:: PROBLEM ::
Please output exactly the lines from the one containing "Agenda Error: [247,56,493,194]" through the last line of the records, both included.
Start of EXCERPTED RECORDS
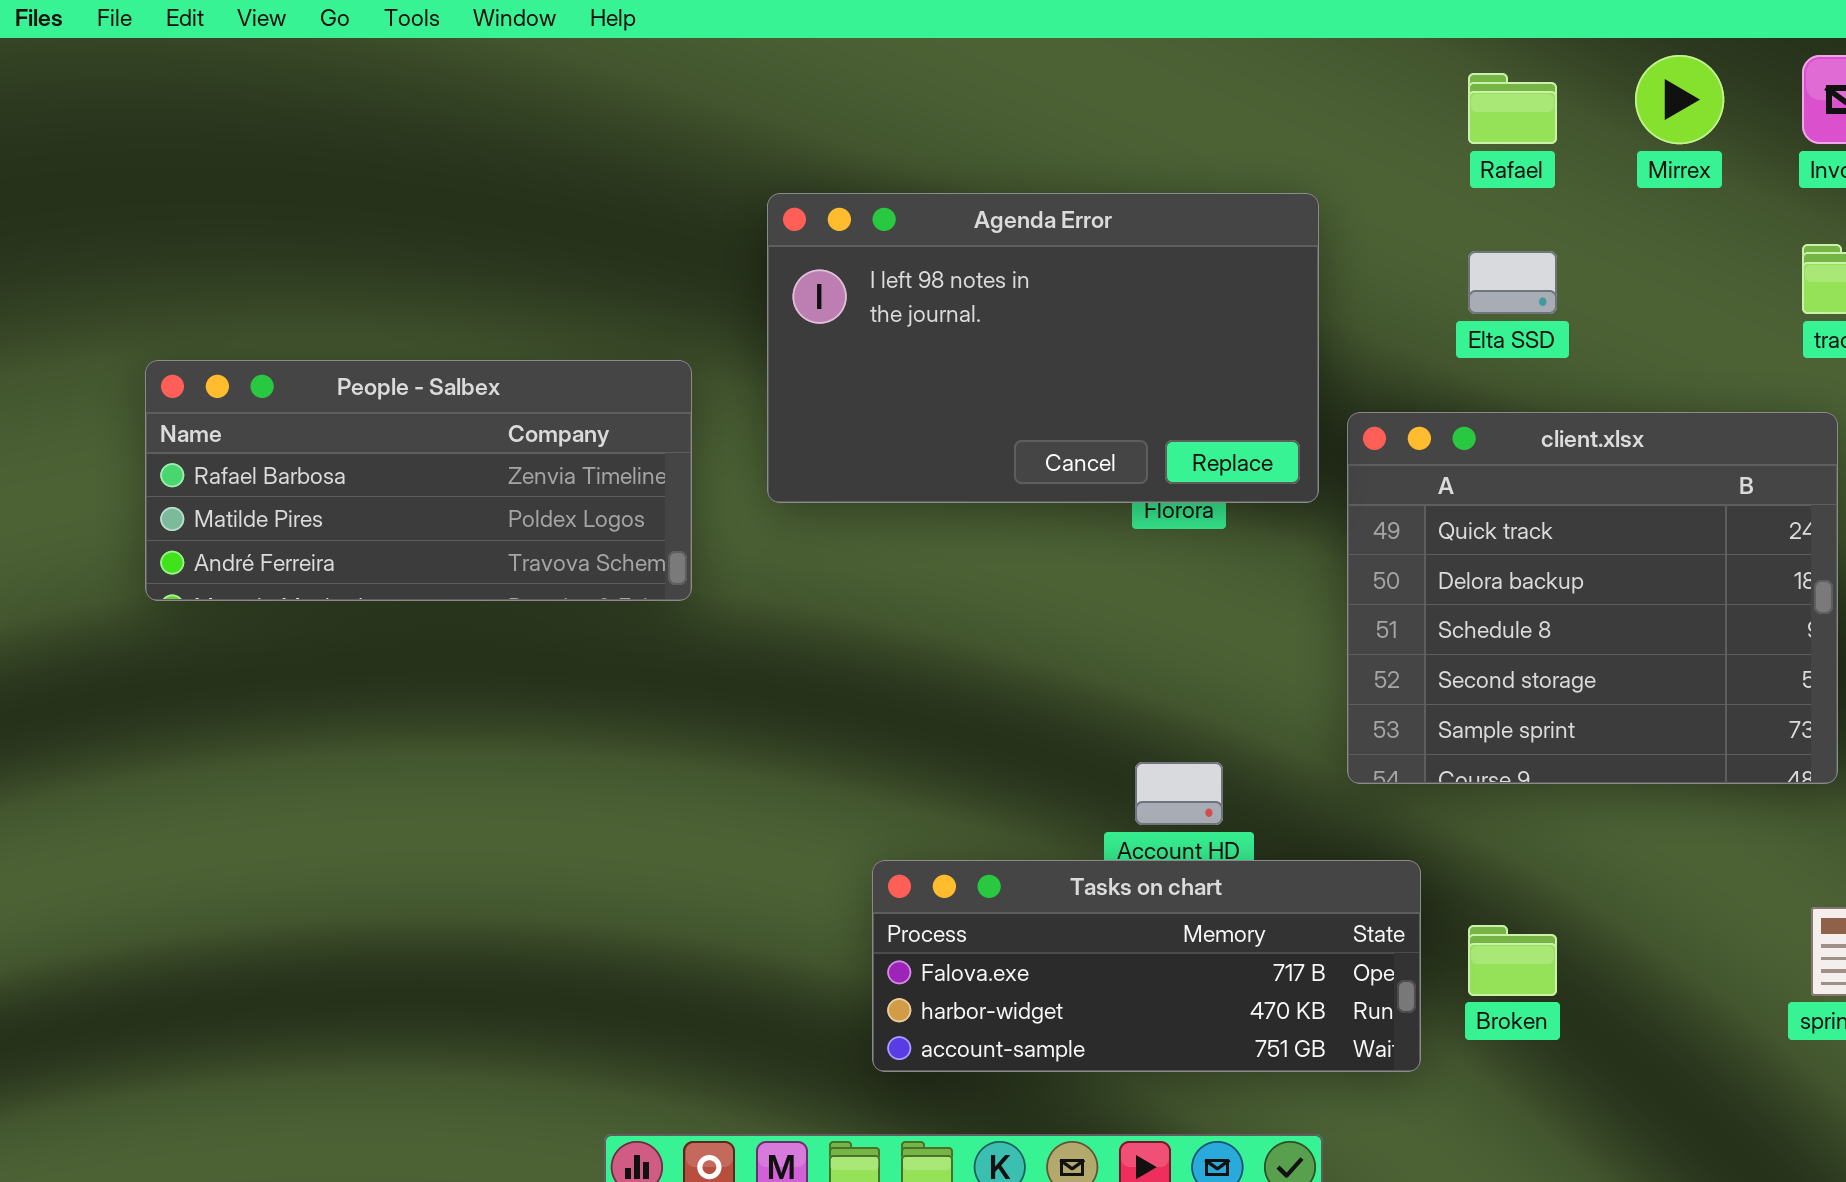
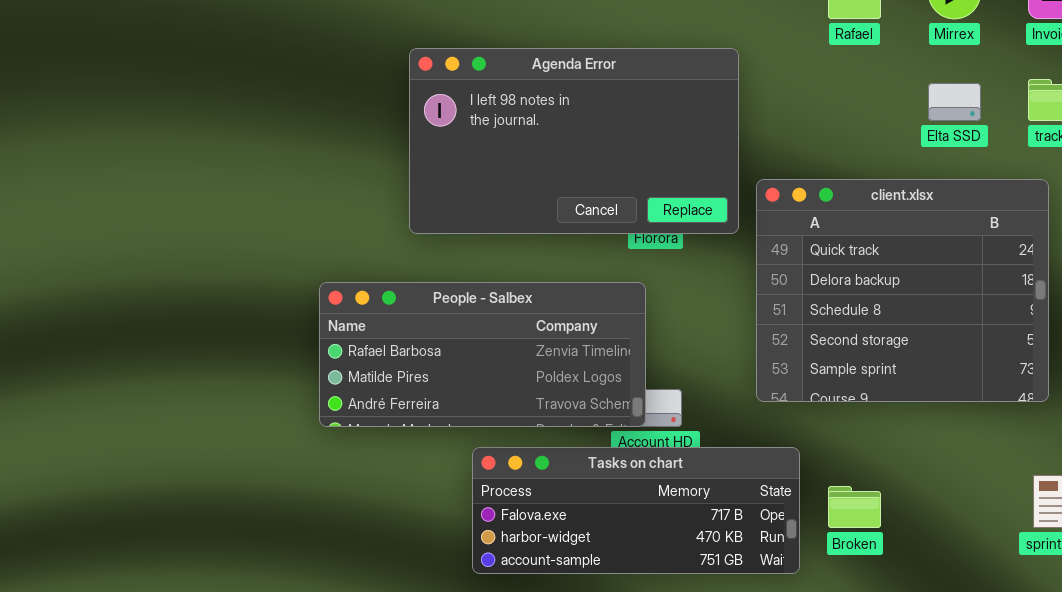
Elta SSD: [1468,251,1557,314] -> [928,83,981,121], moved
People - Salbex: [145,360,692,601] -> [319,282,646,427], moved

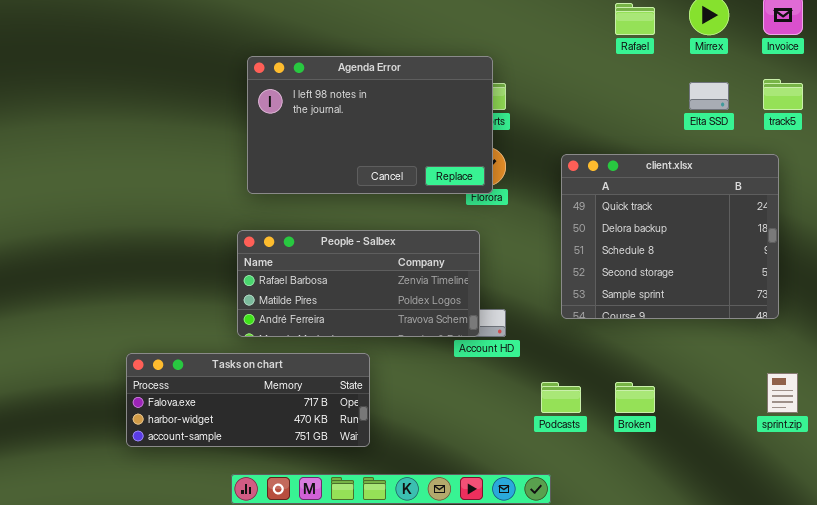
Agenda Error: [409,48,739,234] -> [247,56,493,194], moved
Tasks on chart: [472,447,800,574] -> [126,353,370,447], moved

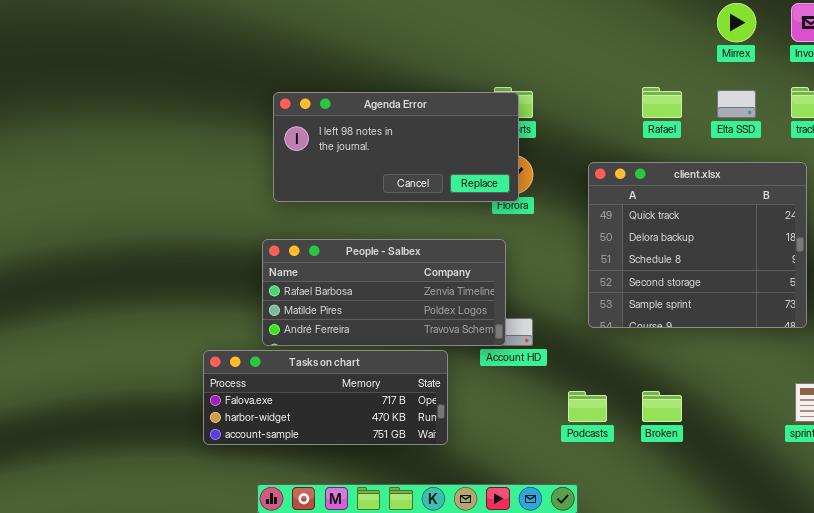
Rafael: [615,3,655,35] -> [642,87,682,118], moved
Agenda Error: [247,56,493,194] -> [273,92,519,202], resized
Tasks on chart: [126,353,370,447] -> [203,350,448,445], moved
End of EXCERPTED RECORDS
:: ANSWER BOX ::
Agenda Error: [247,56,493,194] -> [273,92,519,202], resized
Tasks on chart: [126,353,370,447] -> [203,350,448,445], moved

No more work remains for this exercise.